_Stated task_
Locate every line in the rows below that contains the string "tuplet", and copy each of those lines.

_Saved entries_
____________

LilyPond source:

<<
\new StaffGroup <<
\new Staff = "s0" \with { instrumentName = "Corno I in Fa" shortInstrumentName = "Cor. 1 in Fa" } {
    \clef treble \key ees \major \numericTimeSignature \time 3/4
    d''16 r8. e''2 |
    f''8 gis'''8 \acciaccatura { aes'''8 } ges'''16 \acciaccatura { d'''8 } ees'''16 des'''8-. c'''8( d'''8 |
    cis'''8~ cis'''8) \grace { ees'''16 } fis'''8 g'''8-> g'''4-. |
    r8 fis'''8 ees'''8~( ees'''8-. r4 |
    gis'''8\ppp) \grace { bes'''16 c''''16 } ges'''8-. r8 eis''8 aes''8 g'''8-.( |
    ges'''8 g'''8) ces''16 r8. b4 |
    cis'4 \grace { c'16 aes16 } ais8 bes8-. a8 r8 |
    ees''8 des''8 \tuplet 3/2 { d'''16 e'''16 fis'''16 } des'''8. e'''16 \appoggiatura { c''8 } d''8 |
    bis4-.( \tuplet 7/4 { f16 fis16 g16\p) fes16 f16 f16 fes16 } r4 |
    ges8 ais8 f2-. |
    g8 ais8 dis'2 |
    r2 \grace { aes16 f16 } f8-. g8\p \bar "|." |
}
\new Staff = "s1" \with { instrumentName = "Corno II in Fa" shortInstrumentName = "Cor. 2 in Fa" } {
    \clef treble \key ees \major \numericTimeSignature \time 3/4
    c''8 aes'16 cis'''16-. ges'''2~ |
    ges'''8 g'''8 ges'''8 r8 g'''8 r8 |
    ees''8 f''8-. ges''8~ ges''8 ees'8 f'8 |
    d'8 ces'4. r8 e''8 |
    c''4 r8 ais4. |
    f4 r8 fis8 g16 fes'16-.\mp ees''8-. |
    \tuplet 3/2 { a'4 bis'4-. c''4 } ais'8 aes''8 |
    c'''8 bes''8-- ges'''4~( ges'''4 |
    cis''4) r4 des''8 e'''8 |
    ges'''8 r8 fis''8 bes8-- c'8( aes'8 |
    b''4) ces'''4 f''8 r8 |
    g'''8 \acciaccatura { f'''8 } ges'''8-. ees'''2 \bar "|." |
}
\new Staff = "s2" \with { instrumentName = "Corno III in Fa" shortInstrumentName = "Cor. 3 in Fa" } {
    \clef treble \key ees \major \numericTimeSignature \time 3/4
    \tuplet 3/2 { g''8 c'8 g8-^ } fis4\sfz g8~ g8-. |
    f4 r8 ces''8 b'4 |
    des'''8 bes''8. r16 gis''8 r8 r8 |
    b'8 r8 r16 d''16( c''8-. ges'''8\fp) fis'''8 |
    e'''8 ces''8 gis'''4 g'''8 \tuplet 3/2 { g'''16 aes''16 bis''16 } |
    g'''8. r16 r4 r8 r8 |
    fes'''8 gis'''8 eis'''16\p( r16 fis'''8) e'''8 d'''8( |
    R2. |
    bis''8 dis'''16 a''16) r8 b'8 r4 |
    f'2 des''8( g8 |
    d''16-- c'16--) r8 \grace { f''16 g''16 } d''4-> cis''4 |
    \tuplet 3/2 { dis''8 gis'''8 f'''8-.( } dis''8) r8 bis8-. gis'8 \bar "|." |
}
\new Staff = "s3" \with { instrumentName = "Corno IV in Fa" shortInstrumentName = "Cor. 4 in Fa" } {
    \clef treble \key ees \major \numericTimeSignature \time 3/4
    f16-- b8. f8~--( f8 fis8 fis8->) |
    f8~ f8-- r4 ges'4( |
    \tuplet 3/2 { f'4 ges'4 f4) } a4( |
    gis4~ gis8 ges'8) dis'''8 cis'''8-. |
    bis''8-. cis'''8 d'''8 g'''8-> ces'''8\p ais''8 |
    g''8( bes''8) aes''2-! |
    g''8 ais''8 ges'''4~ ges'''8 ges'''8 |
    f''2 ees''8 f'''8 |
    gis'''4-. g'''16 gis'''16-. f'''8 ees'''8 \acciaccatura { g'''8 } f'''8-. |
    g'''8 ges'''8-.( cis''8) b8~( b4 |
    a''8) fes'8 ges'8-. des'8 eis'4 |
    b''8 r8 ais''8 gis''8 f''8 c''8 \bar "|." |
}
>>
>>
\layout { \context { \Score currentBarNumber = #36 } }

____________

_Solution to this task_
    ees''8 des''8 \tuplet 3/2 { d'''16 e'''16 fis'''16 } des'''8. e'''16 \appoggiatura { c''8 } d''8 |
    bis4-.( \tuplet 7/4 { f16 fis16 g16\p) fes16 f16 f16 fes16 } r4 |
    \tuplet 3/2 { a'4 bis'4-. c''4 } ais'8 aes''8 |
    \tuplet 3/2 { g''8 c'8 g8-^ } fis4\sfz g8~ g8-. |
    e'''8 ces''8 gis'''4 g'''8 \tuplet 3/2 { g'''16 aes''16 bis''16 } |
    \tuplet 3/2 { dis''8 gis'''8 f'''8-.( } dis''8) r8 bis8-. gis'8 \bar "|." |
    \tuplet 3/2 { f'4 ges'4 f4) } a4( |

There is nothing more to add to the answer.